SUPPLIED DATA –
════════════════════

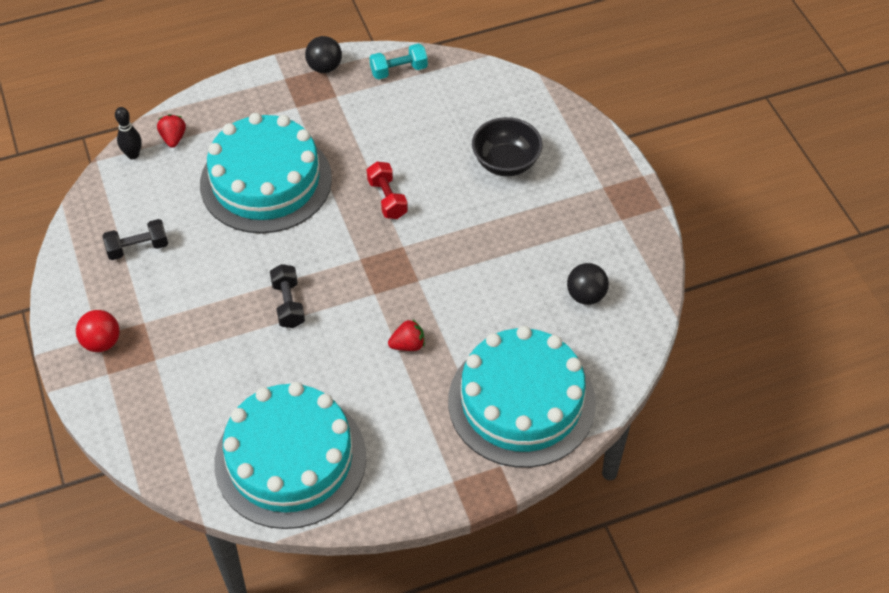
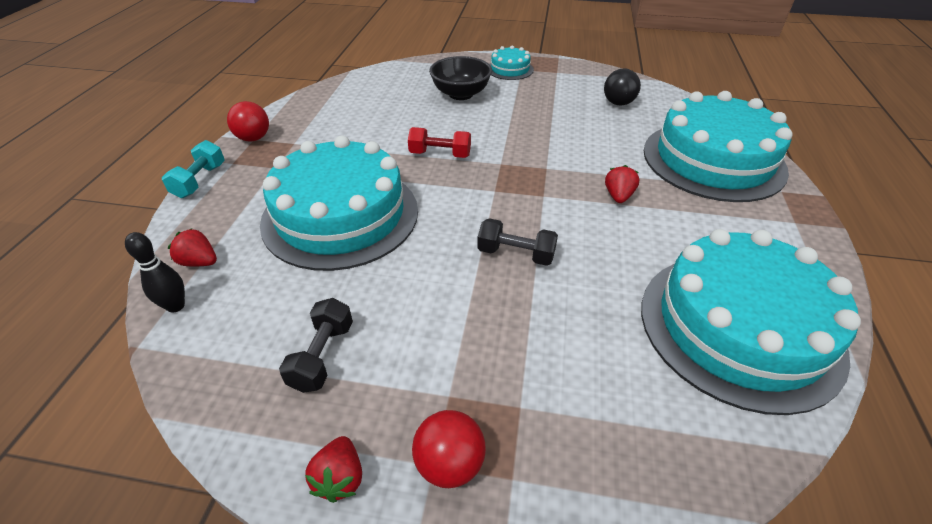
camera: 60 degrees left, 10 degrees down
black ball [305,36,342,73] -> red ball [227,101,269,142]
turquoise dumbbell [369,44,428,80] -> turquoise dumbbell moved to [162,140,225,198]
none -> red strawberry [305,436,362,503]
none -> turquoise cake [489,45,534,80]

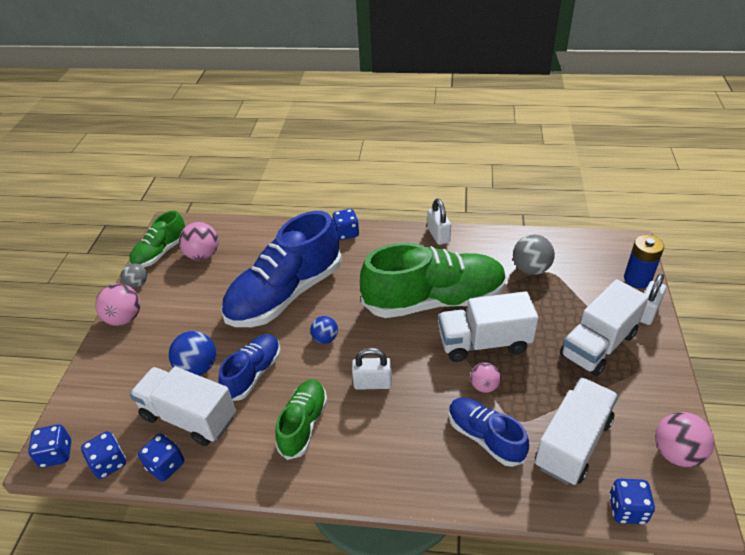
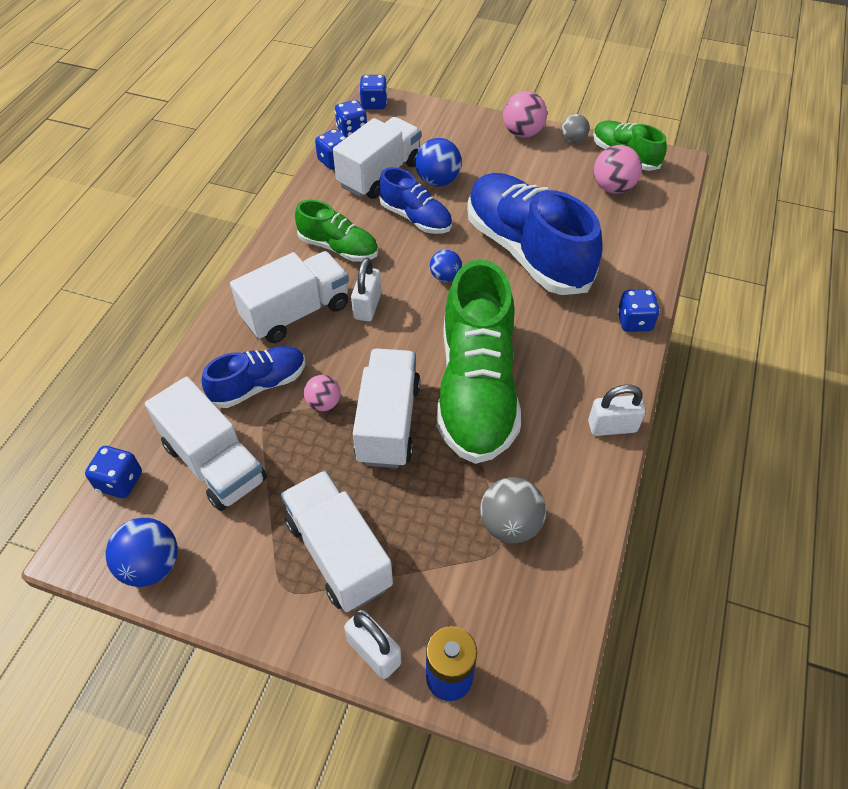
camera: 100 degrees right, 10 degrees up
pink ball [655,412,715,467] -> blue ball [106,518,178,587]
none -> white truck [230,251,349,343]

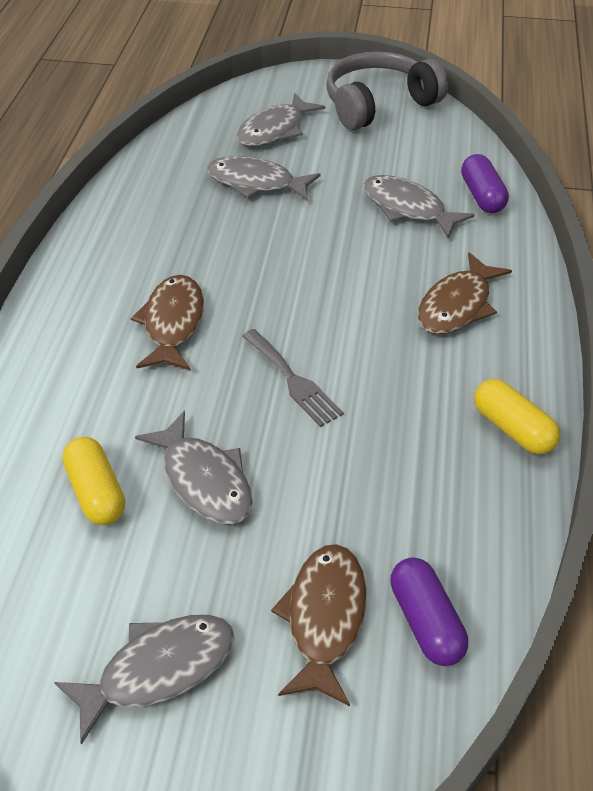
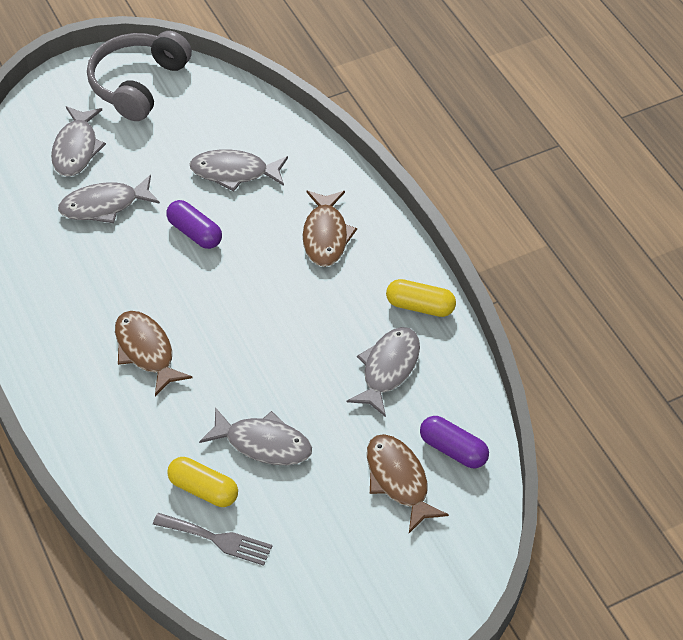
camera: 35 degrees left, 5 degrees up
grey fish [54,615,235,745] -> grey fish moved to [347,327,420,417]
grey fork [242,329,344,427] -> grey fork moved to [153,513,272,566]
purple capsule [461,154,509,213] -> purple capsule moved to [166,200,222,249]

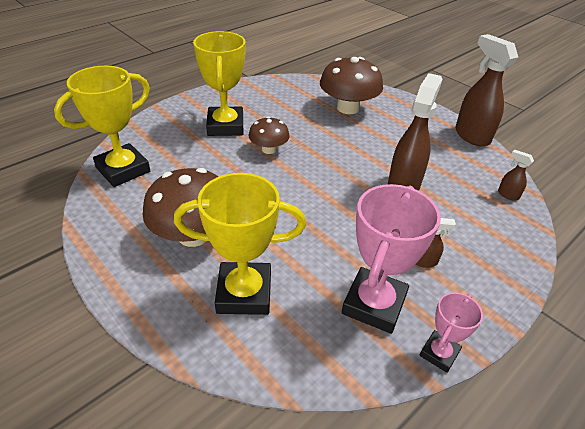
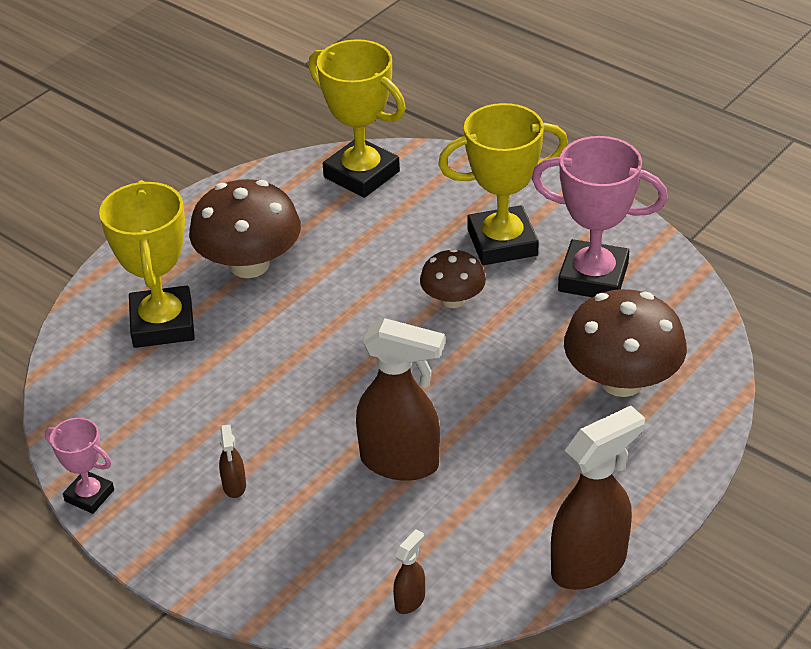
camera: 85 degrees right, 0 degrees up
pink trophy [342,184,441,334] -> pink trophy moved to [532,136,668,297]

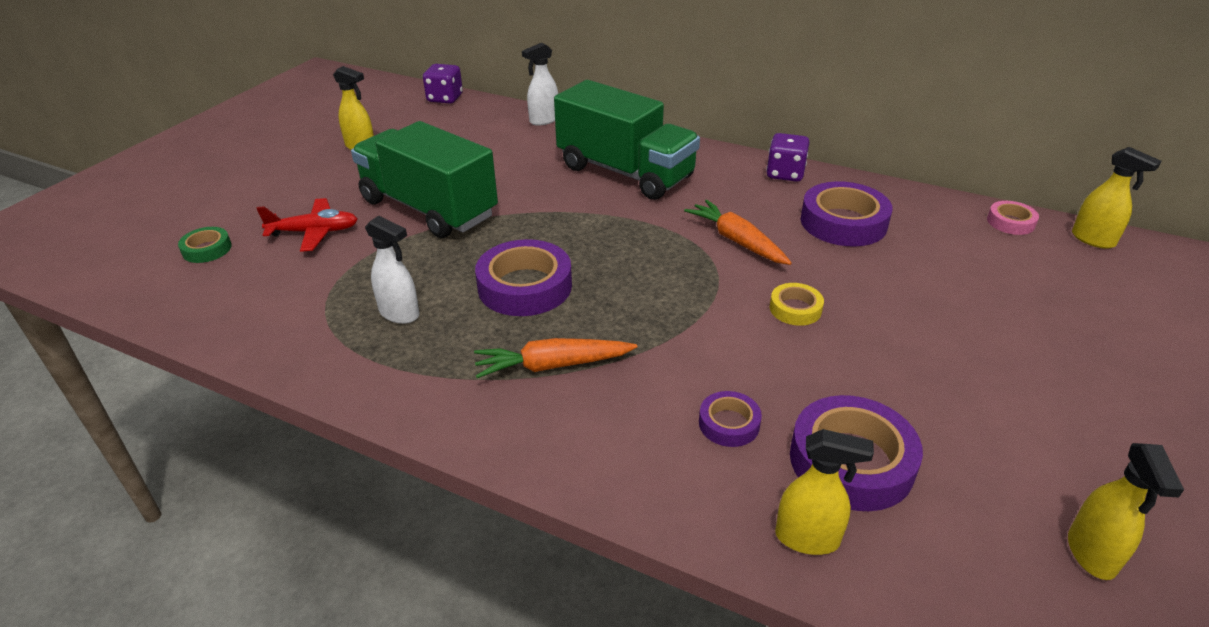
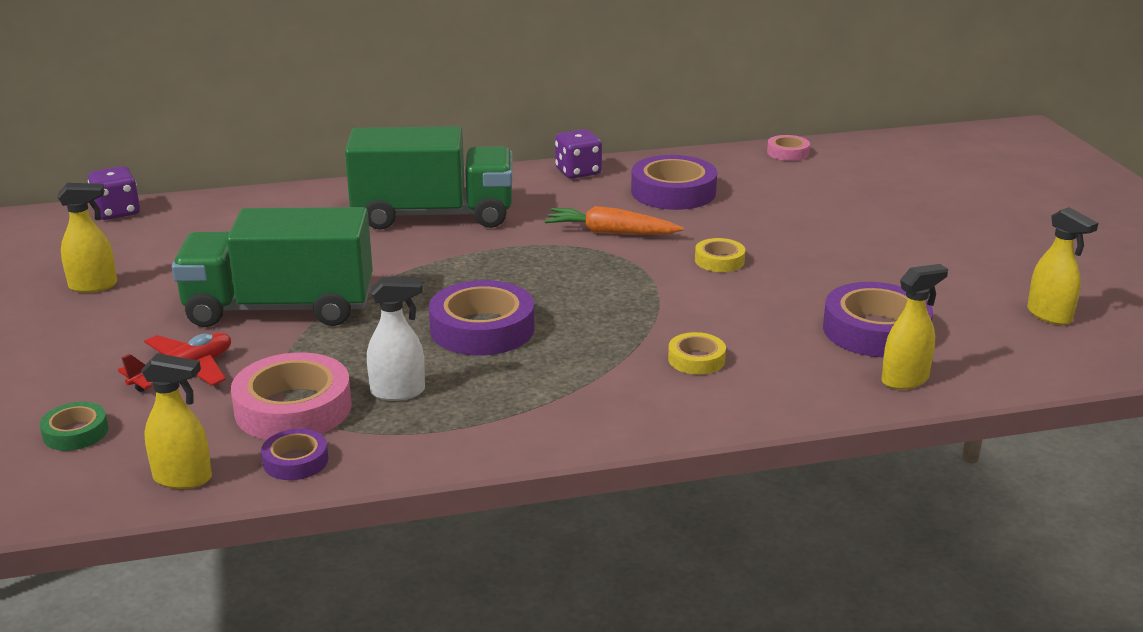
camera: 40 degrees left, 10 degrees down
orange carrot [474,338,637,378] -> none
white spray bottle [522,43,558,126] -> none
purple tape [699,391,762,447] -> purple tape moved to [261,429,329,480]
yellow spray bottle [1072,147,1161,249] -> yellow spray bottle moved to [141,353,212,489]
none -> pink tape [231,352,352,440]
none -> yellow tape [668,332,726,375]

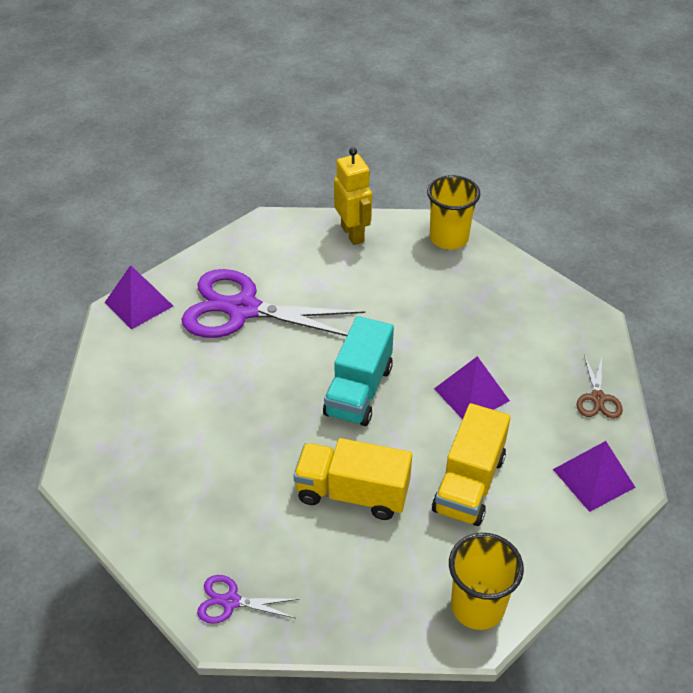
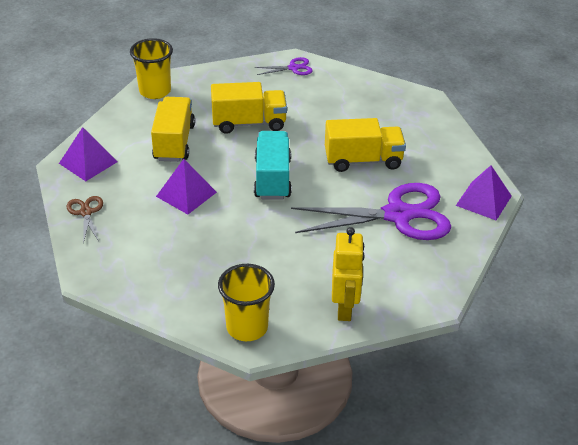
camera: 160 degrees right, 5 degrees down
yellow robot [334,147,372,245] -> yellow robot turned 135 degrees counterclockwise [332,227,365,321]
none -> yellow truck [325,118,406,172]

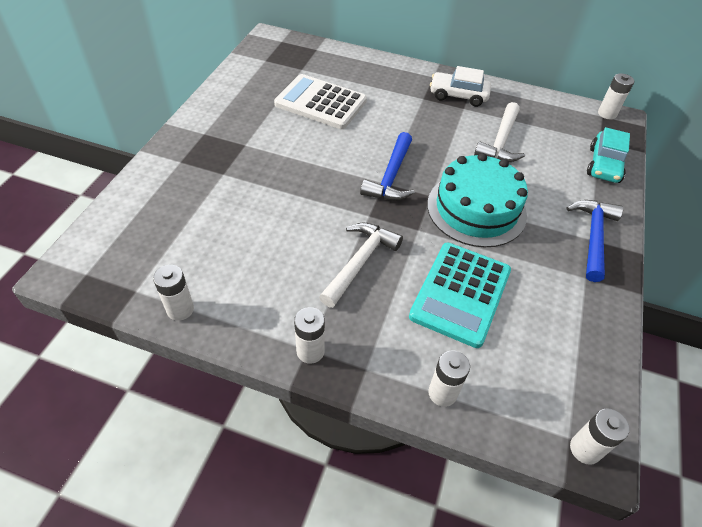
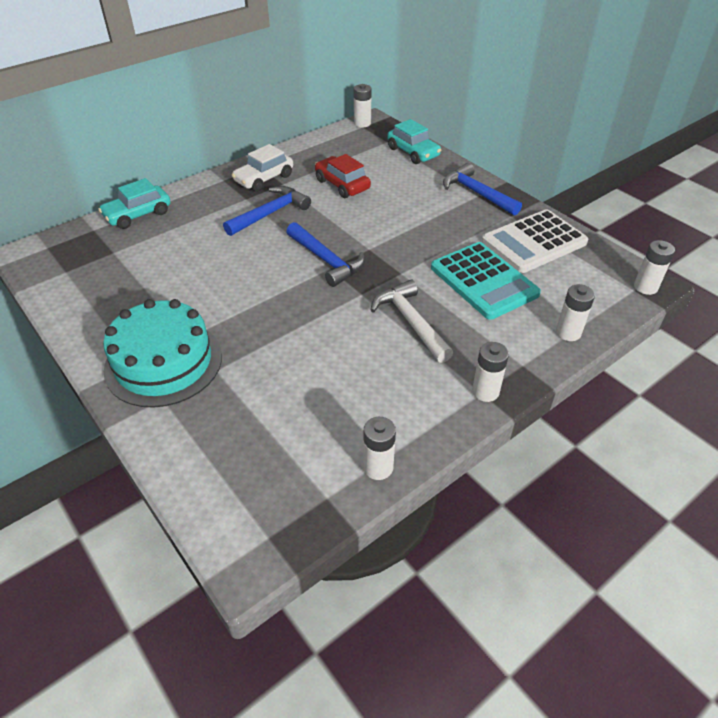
camera: 55 degrees left, 5 degrees down
white calculator [274,74,367,129] -> white calculator moved to [482,209,588,273]
turquoise cake [427,153,528,247] -> turquoise cake moved to [103,299,222,408]
white hammer [474,102,525,162] -> red car [315,154,371,198]
none -> turquoise car [98,178,171,229]
none -> blue hammer [223,186,311,236]

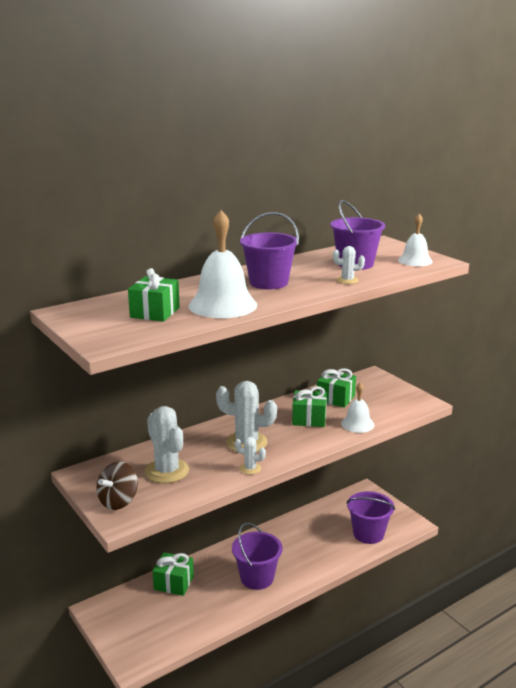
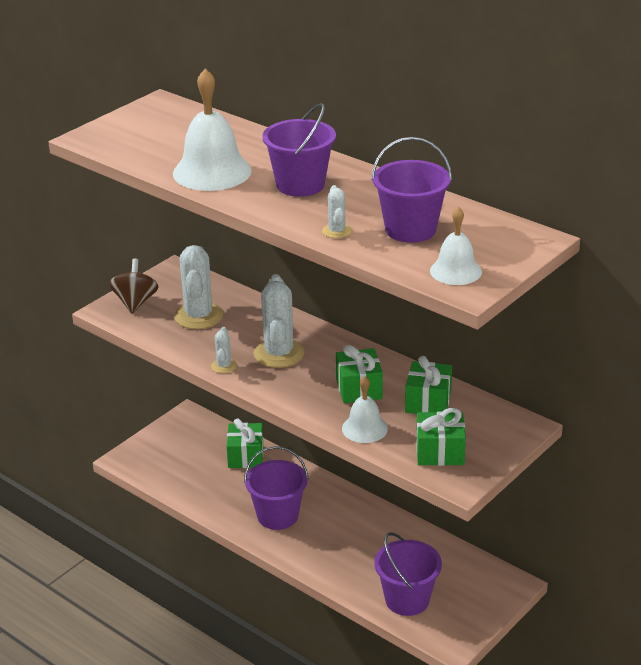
camera: 75 degrees right, 10 degrees up
brown spinning top [97,461,138,510] -> brown spinning top turned 75 degrees clockwise [109,258,158,314]
green gift [128,268,180,322] -> green gift moved to [416,408,466,466]
white cactus [145,406,189,483] -> white cactus turned 45 degrees counterclockwise [174,245,223,329]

════════════════════

INSTRUCTIONS TO FOLLOW – Transcribe only the lines between the line containing "none -> yellow tape [668,332,726,375]" and the final line of the listing, inclusive, exactly as they appear; no pictures are to be included.

RESULT FOR THIS EXERCISE –
none -> yellow tape [668,332,726,375]

camera: 160 degrees right, 5 degrees down
yellow robot [334,147,372,245] -> yellow robot turned 135 degrees counterclockwise [332,227,365,321]
none -> yellow truck [325,118,406,172]

camera: 55 degrees left, 5 degrees down
white calculator [274,74,367,129] -> white calculator moved to [482,209,588,273]
turquoise cake [427,153,528,247] -> turquoise cake moved to [103,299,222,408]
white hammer [474,102,525,162] -> red car [315,154,371,198]
none -> turquoise car [98,178,171,229]
none -> blue hammer [223,186,311,236]

camera: 75 degrees right, 10 degrees up
brown spinning top [97,461,138,510] -> brown spinning top turned 75 degrees clockwise [109,258,158,314]
green gift [128,268,180,322] -> green gift moved to [416,408,466,466]
white cactus [145,406,189,483] -> white cactus turned 45 degrees counterclockwise [174,245,223,329]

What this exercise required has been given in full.